(Object change descriptions)
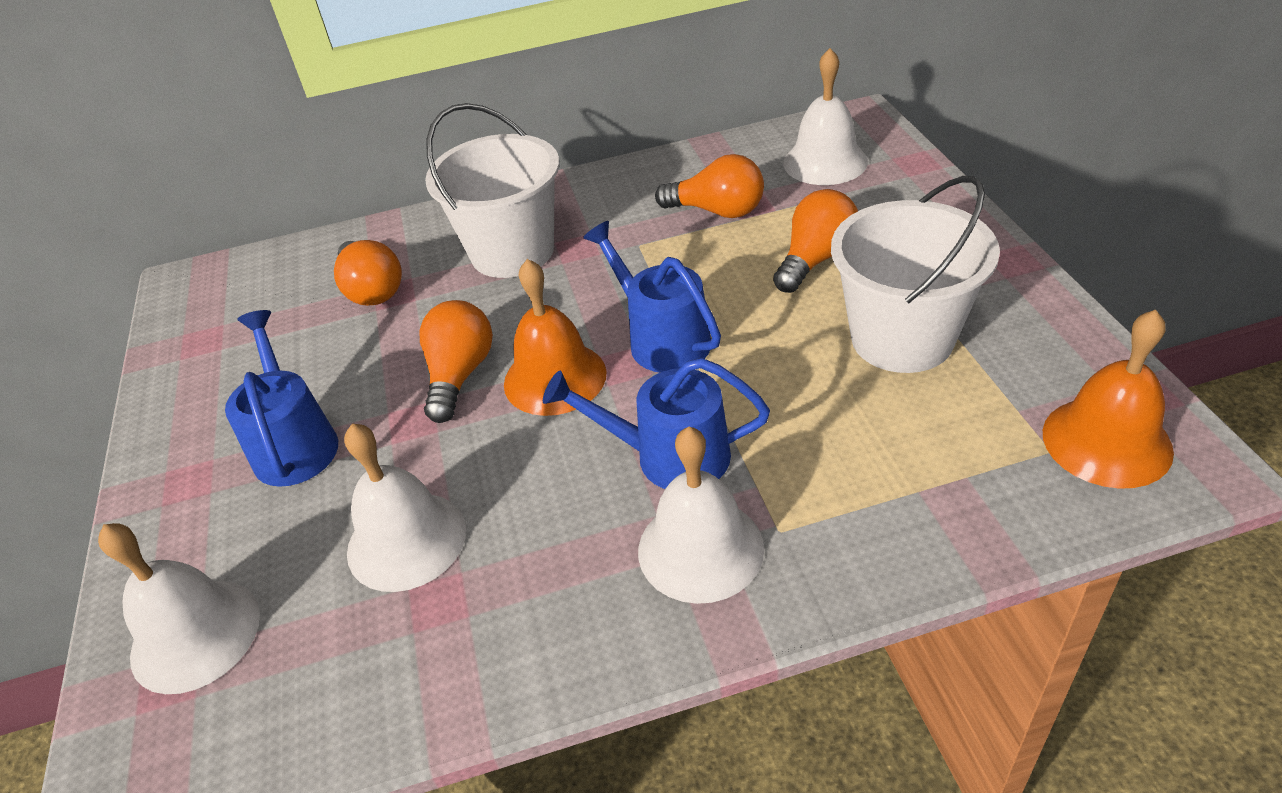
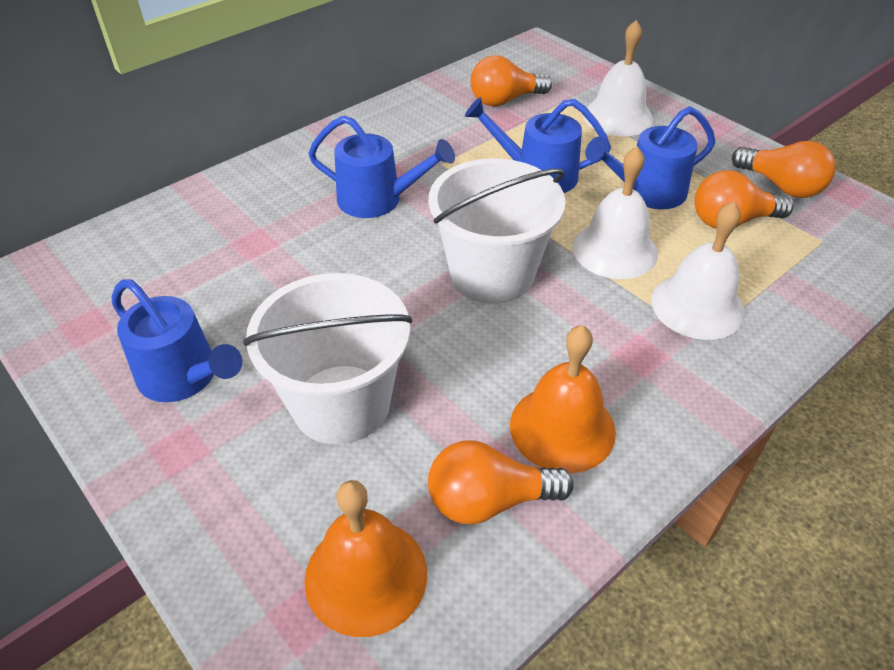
blue watering can: 3 -> 4
white bell: 4 -> 3

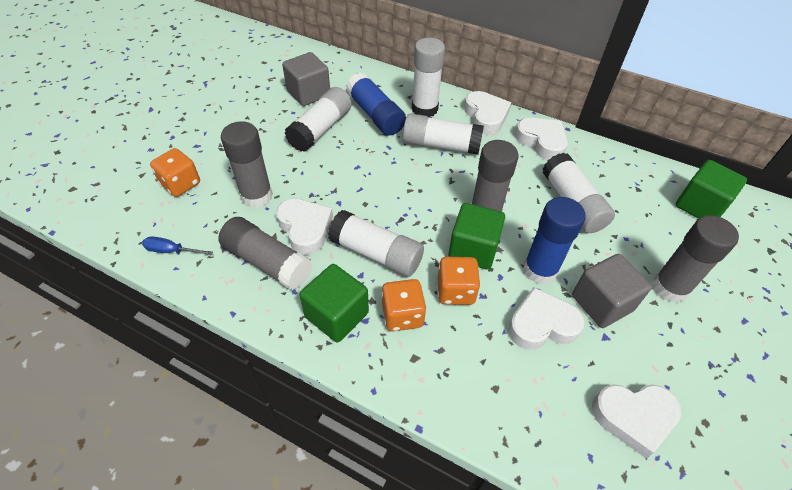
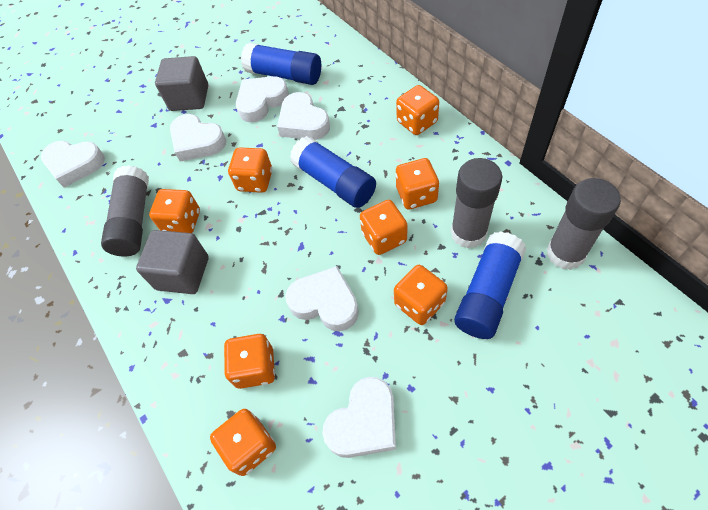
blue glue stick: 2 -> 3
blue screwdriver: 1 -> 0
green cube: 3 -> 0
grey glue stick: 4 -> 3
orange dice: 3 -> 8
white glue stick: 5 -> 0
white heart: 5 -> 6

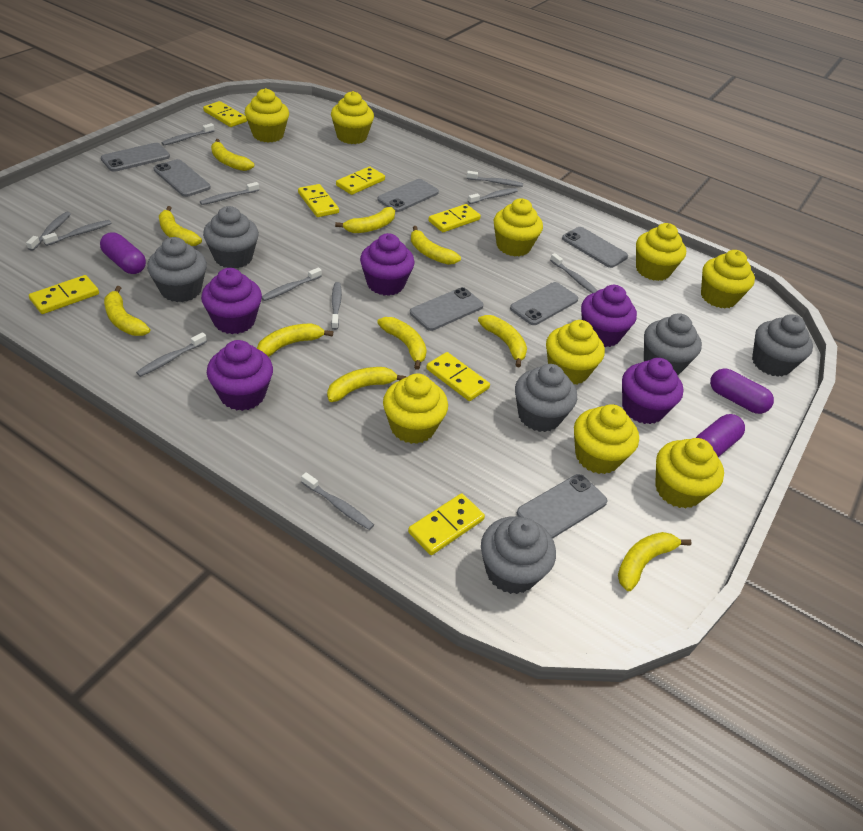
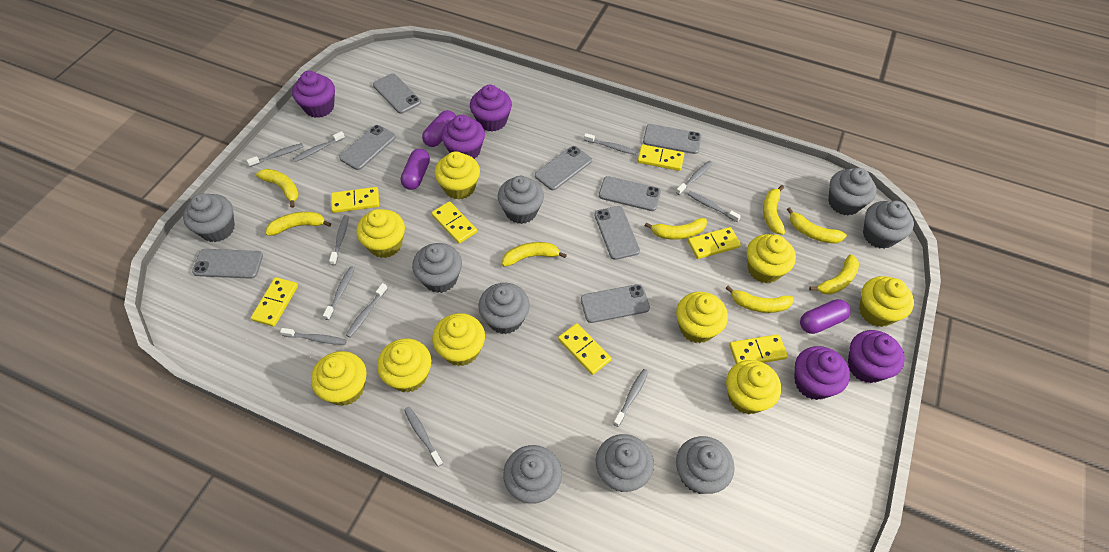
grey cupcake: 6 -> 9
grey phone: 7 -> 8
yellow banana: 10 -> 8

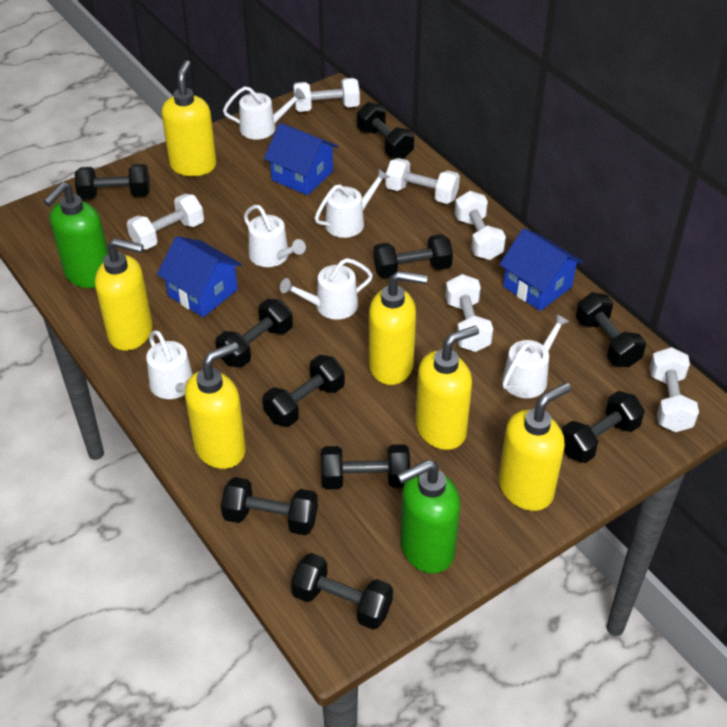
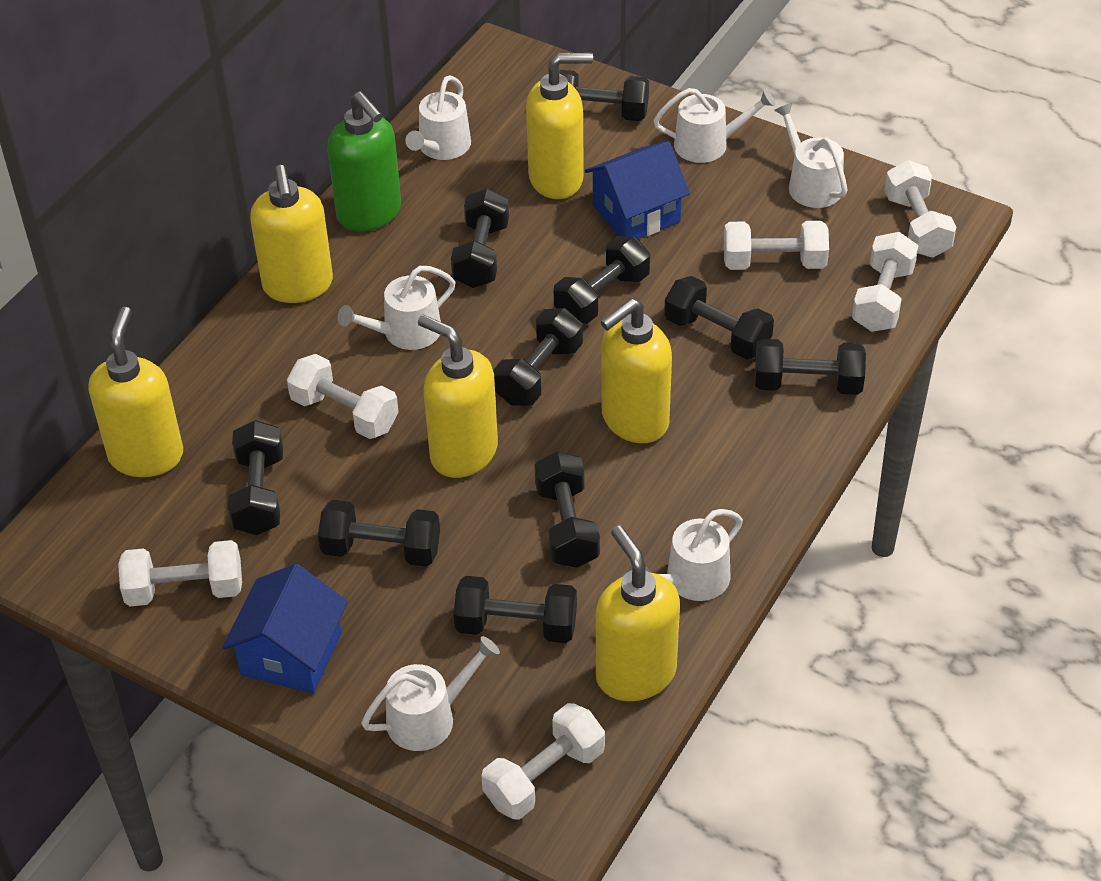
blue house: 3 -> 2
green soap dispenser: 2 -> 1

What the exercise asks - Beginning with the line that contains "blue glue stick: 2 -> 3" and ending with the last line of the data, transcribe each line exactly; pictures stay out.

Exercise answer -
blue glue stick: 2 -> 3
blue screwdriver: 1 -> 0
green cube: 3 -> 0
grey glue stick: 4 -> 3
orange dice: 3 -> 8
white glue stick: 5 -> 0
white heart: 5 -> 6

grey cupcake: 6 -> 9
grey phone: 7 -> 8
yellow banana: 10 -> 8

blue house: 3 -> 2
green soap dispenser: 2 -> 1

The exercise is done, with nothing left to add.